Repeat the listing below word for word, minus the pictures.

--- Input material Enclosed Below ---

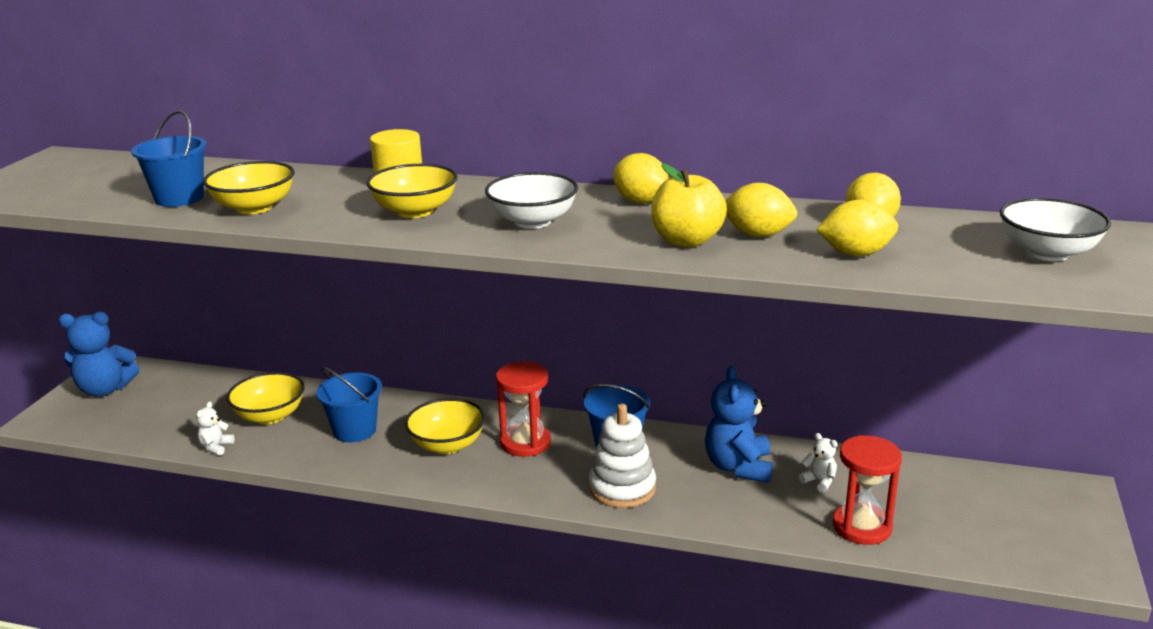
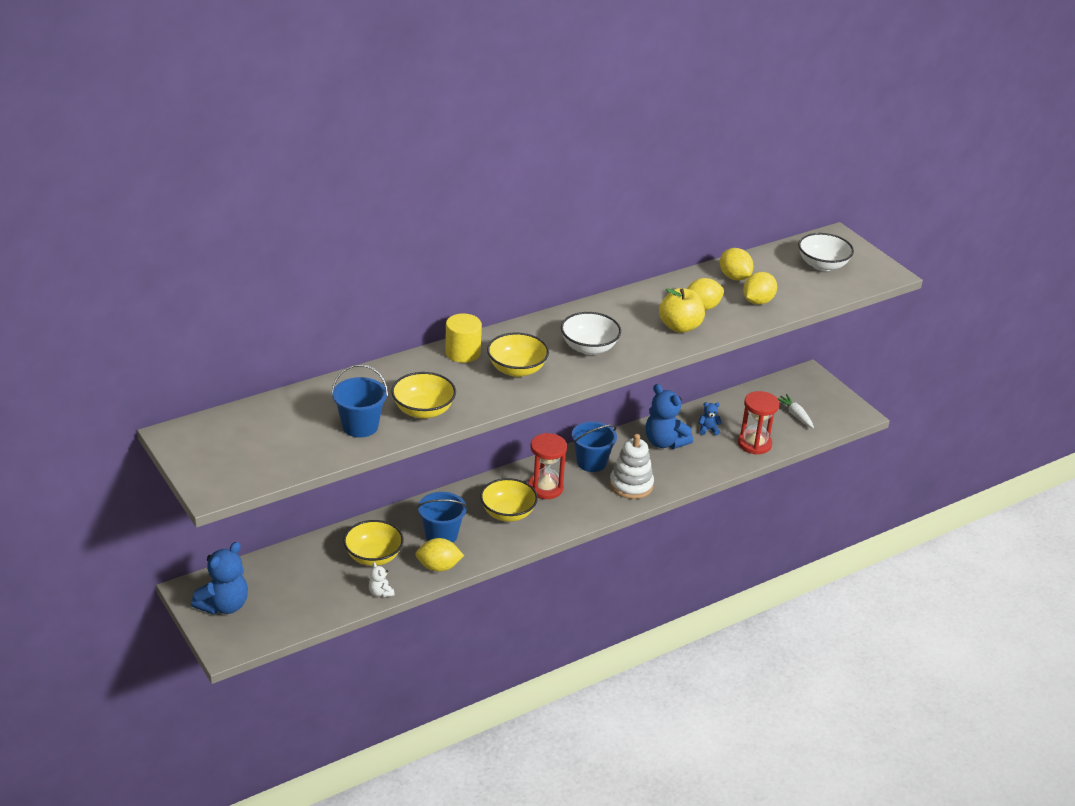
camera: 50 degrees left, 10 degrees up
(641, 202) = (612, 308): yellow lemon -> yellow lemon (438, 567)
(819, 481) = (708, 430): white teddy bear -> blue teddy bear
(981, 525) = (795, 415): none -> white carrot

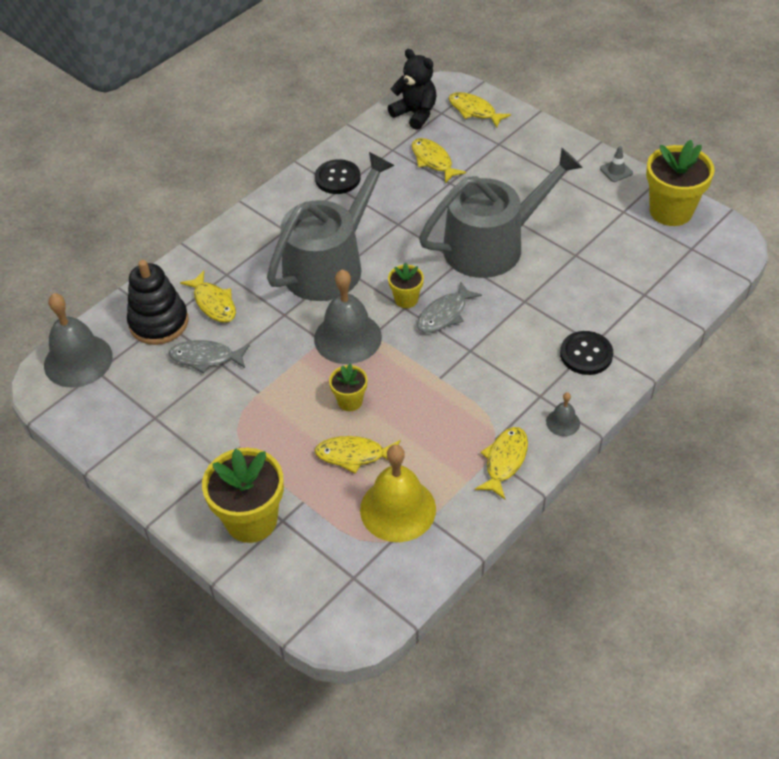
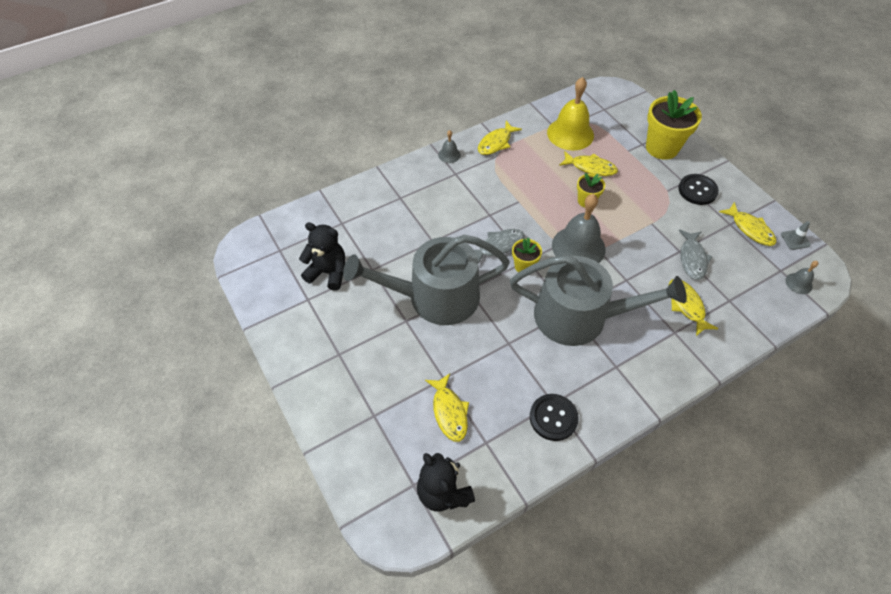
camera: 165 degrees left, 5 degrees up
(78, 360) = (799, 283): grey bell -> grey bell, size x0.47
(159, 322) = (733, 300): black stacking toy -> none
(206, 358) = (692, 259): grey fish -> grey fish turned 75 degrees clockwise
(330, 264) = (580, 317): grey watering can -> grey watering can turned 135 degrees counterclockwise
(474, 111) = (376, 475): yellow fish -> yellow fish (750, 229)
(586, 354) = (410, 191): black button -> black button (697, 190)
(616, 171) = (284, 344): grey traffic cone -> grey traffic cone (795, 239)
(620, 240) = (328, 272): none -> black teddy bear
(671, 211) = (269, 288): yellow flower pot -> none

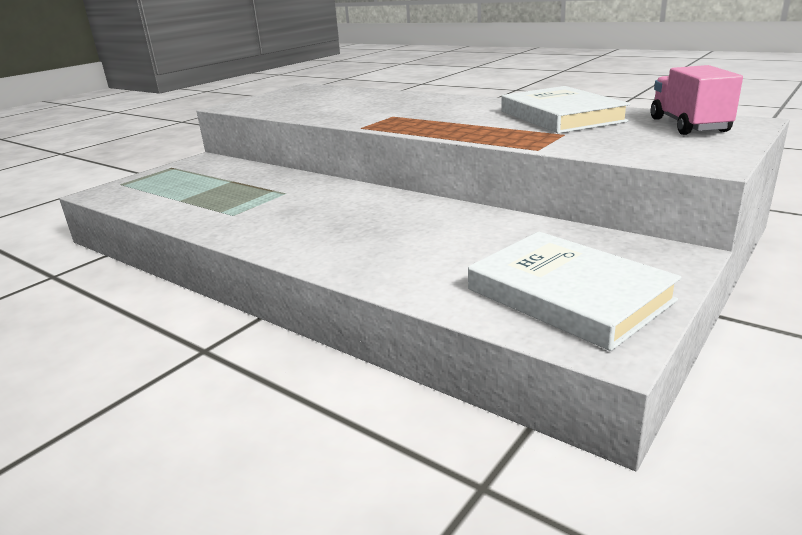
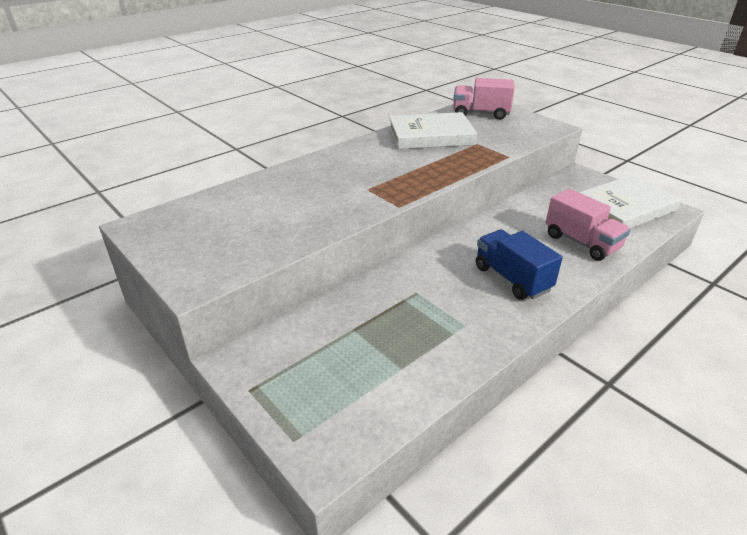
camera: 80 degrees left, 10 degrees up
(316, 227) = (512, 278): none -> blue truck
(419, 262) = (581, 242): none -> pink truck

--- End of Enclosed Input material ---

Answer to this exercise —
camera: 50 degrees left, 10 degrees up
(641, 202) = (612, 308): yellow lemon -> yellow lemon (438, 567)
(819, 481) = (708, 430): white teddy bear -> blue teddy bear
(981, 525) = (795, 415): none -> white carrot

camera: 165 degrees left, 5 degrees up
(78, 360) = (799, 283): grey bell -> grey bell, size x0.47
(159, 322) = (733, 300): black stacking toy -> none
(206, 358) = (692, 259): grey fish -> grey fish turned 75 degrees clockwise
(330, 264) = (580, 317): grey watering can -> grey watering can turned 135 degrees counterclockwise
(474, 111) = (376, 475): yellow fish -> yellow fish (750, 229)
(586, 354) = (410, 191): black button -> black button (697, 190)
(616, 171) = (284, 344): grey traffic cone -> grey traffic cone (795, 239)
(620, 240) = (328, 272): none -> black teddy bear
(671, 211) = (269, 288): yellow flower pot -> none

camera: 80 degrees left, 10 degrees up
(316, 227) = (512, 278): none -> blue truck
(419, 262) = (581, 242): none -> pink truck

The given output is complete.